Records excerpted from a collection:
______________________________

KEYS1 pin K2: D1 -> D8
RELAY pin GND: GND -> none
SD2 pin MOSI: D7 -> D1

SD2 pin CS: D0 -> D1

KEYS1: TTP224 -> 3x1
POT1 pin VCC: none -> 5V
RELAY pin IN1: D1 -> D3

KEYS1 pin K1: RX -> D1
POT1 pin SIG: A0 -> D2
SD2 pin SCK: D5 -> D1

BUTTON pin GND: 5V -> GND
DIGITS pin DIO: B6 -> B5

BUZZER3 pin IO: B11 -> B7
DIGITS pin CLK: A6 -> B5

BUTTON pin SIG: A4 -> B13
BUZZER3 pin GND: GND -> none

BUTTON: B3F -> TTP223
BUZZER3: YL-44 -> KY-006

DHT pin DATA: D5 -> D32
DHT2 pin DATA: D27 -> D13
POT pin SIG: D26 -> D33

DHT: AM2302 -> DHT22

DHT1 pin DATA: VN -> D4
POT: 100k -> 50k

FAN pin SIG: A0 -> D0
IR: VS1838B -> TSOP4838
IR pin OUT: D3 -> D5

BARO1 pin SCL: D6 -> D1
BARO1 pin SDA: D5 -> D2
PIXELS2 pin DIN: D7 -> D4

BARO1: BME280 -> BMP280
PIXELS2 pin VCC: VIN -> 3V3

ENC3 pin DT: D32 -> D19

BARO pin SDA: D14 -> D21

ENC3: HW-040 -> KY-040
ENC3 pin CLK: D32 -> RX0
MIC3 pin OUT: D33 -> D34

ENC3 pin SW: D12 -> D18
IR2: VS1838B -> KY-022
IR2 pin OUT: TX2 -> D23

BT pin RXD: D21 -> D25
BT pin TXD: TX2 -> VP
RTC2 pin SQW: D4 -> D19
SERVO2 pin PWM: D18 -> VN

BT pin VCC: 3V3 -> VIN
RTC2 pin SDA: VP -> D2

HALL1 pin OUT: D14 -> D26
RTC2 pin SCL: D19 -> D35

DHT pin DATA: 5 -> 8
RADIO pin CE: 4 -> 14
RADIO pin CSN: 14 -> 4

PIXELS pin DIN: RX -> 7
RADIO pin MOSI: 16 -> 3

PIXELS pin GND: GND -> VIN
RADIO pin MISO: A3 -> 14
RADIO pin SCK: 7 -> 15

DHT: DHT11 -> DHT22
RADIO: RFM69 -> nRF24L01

______________________________

▶ _What you need to do_: Copy word for word the stretch of entries above from the line that has "BUZZER3: YL-44 -> KY-006" through the line that has "ENC3 pin DT: D32 -> D19", both ends included, and nothing outside it.

▶ _Solution for this task_:
BUZZER3: YL-44 -> KY-006

DHT pin DATA: D5 -> D32
DHT2 pin DATA: D27 -> D13
POT pin SIG: D26 -> D33

DHT: AM2302 -> DHT22

DHT1 pin DATA: VN -> D4
POT: 100k -> 50k

FAN pin SIG: A0 -> D0
IR: VS1838B -> TSOP4838
IR pin OUT: D3 -> D5

BARO1 pin SCL: D6 -> D1
BARO1 pin SDA: D5 -> D2
PIXELS2 pin DIN: D7 -> D4

BARO1: BME280 -> BMP280
PIXELS2 pin VCC: VIN -> 3V3

ENC3 pin DT: D32 -> D19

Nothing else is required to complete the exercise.